## Exercise requirements
Please repeat, exactly as written, the line containing "green brick D1" and every line after it through the end of the records below.

++++ Extracted material ++++

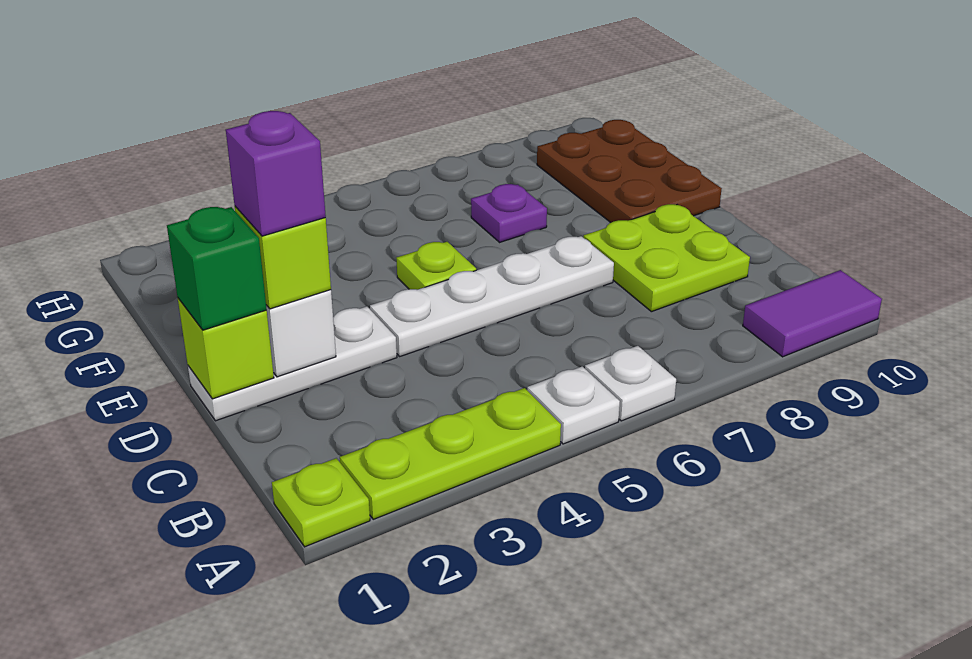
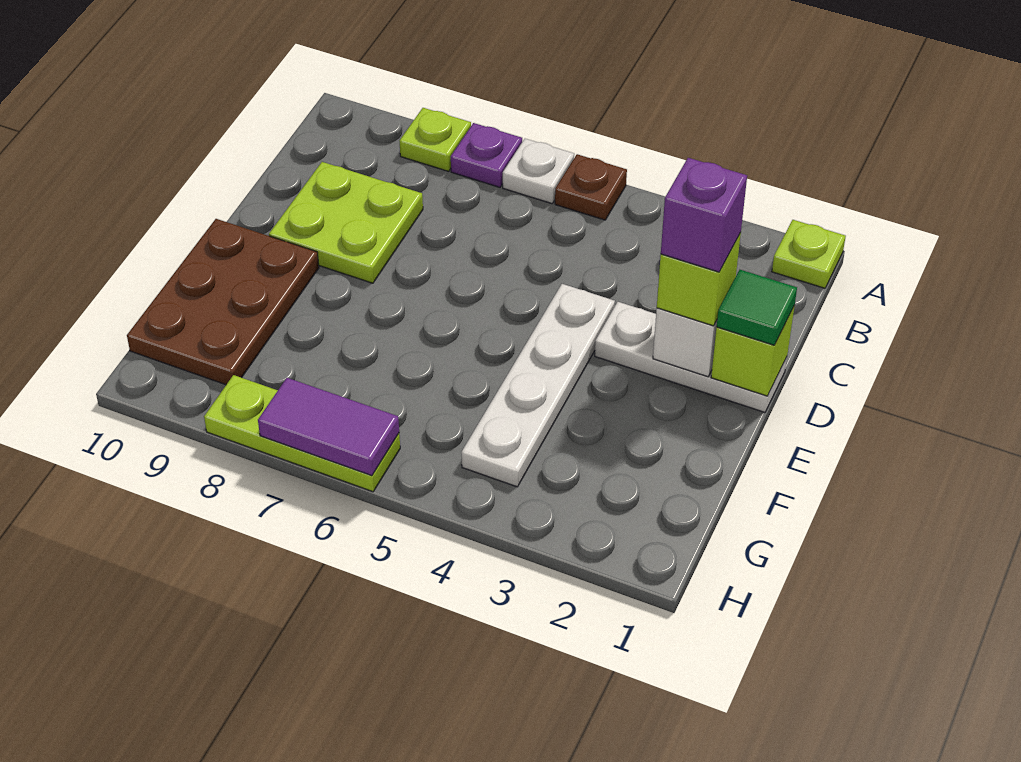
lime plate A2:A4 level 1 -> lime plate H6:H8 level 1
white plate A5 level 1 -> brown plate A5 level 1
purple tile A9:A10 level 1 -> purple tile H6:H7 level 2
green brick D1 level 3 -> green tile D1 level 3
white plate D4:D7 level 1 -> white plate D4:G4 level 1
lime plate E5 level 1 -> lime plate A8 level 1
purple plate F7 level 1 -> purple plate A7 level 1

++++

## Response to this exercise
green brick D1 level 3 -> green tile D1 level 3
white plate D4:D7 level 1 -> white plate D4:G4 level 1
lime plate E5 level 1 -> lime plate A8 level 1
purple plate F7 level 1 -> purple plate A7 level 1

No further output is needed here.